Problem ▸
Transcribe every record below word for word.

Supplied information ▸
● ● ● ● ● ● ●

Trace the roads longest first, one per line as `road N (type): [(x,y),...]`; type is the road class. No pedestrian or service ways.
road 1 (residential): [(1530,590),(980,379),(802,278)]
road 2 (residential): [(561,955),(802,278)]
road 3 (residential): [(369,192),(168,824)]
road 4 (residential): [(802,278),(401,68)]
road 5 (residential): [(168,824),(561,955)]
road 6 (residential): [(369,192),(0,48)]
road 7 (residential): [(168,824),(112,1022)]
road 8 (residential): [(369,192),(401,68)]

● ● ● ● ● ● ●

Answer below ▸
Trace the roads longest first, one per line as `road N (type): [(x,y),...]`; type is the road class. No pedestrian or service ways.
road 1 (residential): [(1530,590),(980,379),(802,278)]
road 2 (residential): [(561,955),(802,278)]
road 3 (residential): [(369,192),(168,824)]
road 4 (residential): [(802,278),(401,68)]
road 5 (residential): [(168,824),(561,955)]
road 6 (residential): [(369,192),(0,48)]
road 7 (residential): [(168,824),(112,1022)]
road 8 (residential): [(369,192),(401,68)]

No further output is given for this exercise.